**Prompt:**
Repeat word for word, please, only the lines from the one that includes "(64, 337) = (151, 394): white" through the final line of the data.
◇ ◇ ◇ ◇
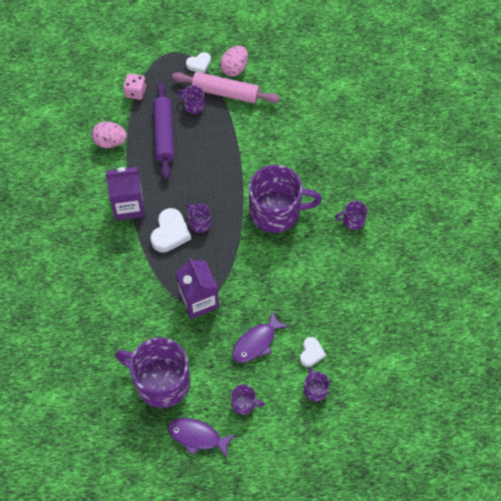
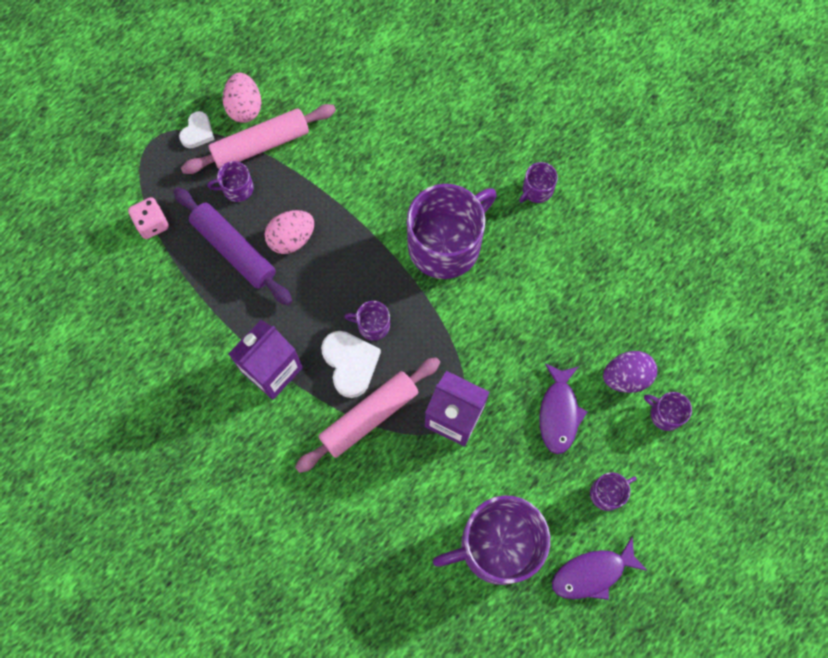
camera: 40 degrees left, 10 degrees up
(110, 142) = (178, 309): pink egg -> pink egg (291, 238)
(155, 266) = (369, 417): none -> pink rolling pin
(311, 353) = (626, 377): white heart -> purple egg

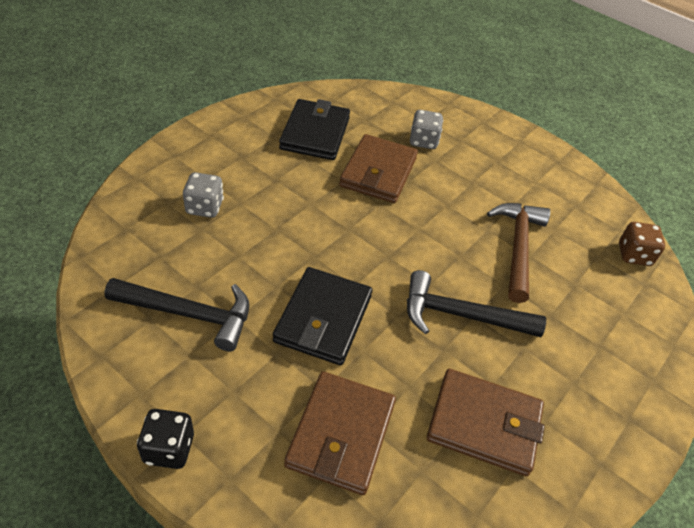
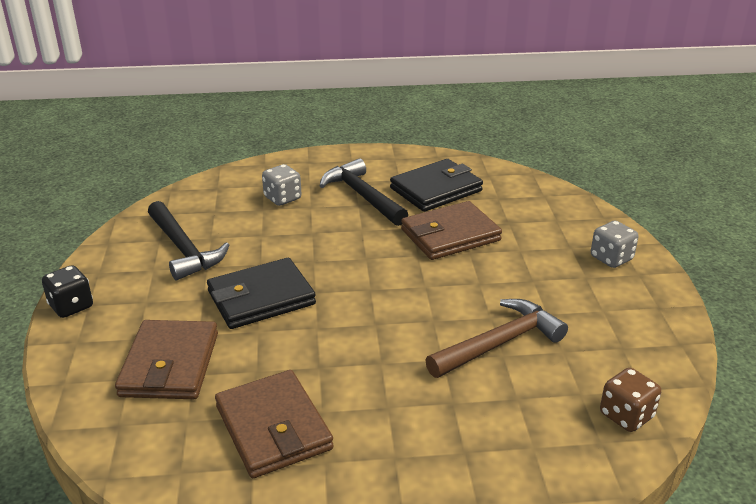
camera: 50 degrees right, 15 degrees down
(341, 434) = (169, 364): brown wallet -> brown wallet turned 60 degrees counterclockwise
(423, 141) = (529, 233): grey dice -> grey dice (611, 258)
(461, 315) = (368, 356): black hammer -> black hammer (362, 196)

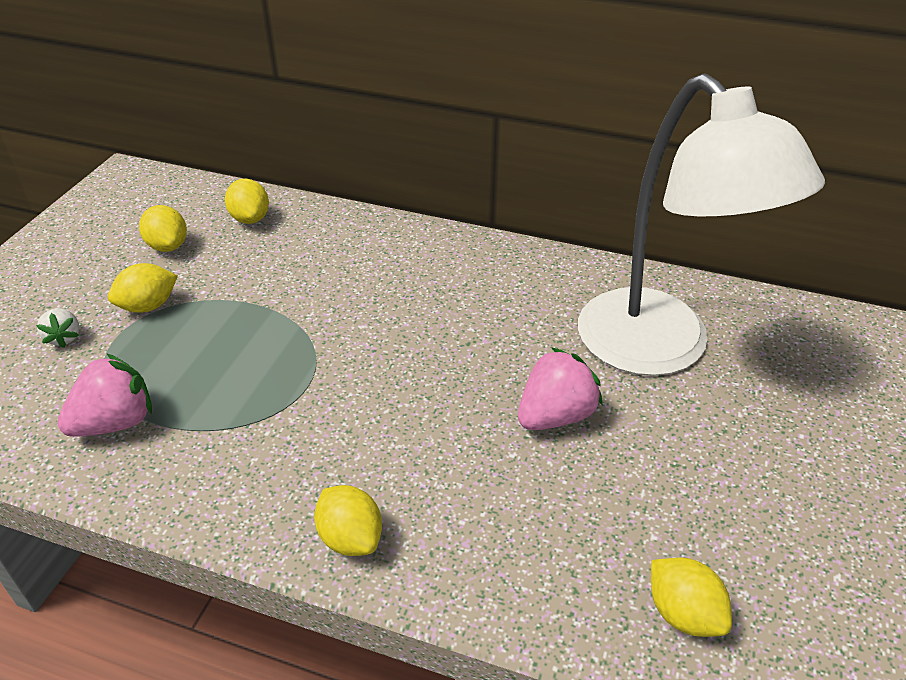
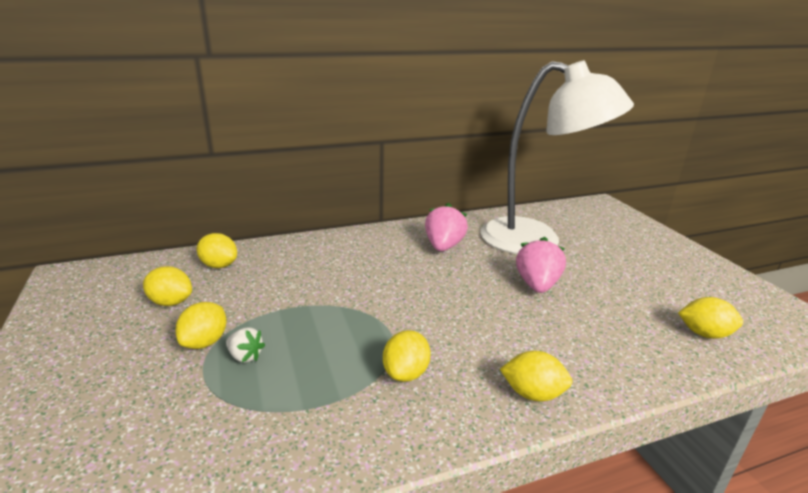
camera: 40 degrees left, 15 degrees down
(64, 337) = (151, 394): white strawberry -> white strawberry (245, 356)
(116, 422) = (281, 423): pink strawberry -> pink strawberry (443, 246)
(265, 438) = (406, 373): none -> yellow lemon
◇ ◇ ◇ ◇
**Written response:**
(64, 337) = (151, 394): white strawberry -> white strawberry (245, 356)
(116, 422) = (281, 423): pink strawberry -> pink strawberry (443, 246)
(265, 438) = (406, 373): none -> yellow lemon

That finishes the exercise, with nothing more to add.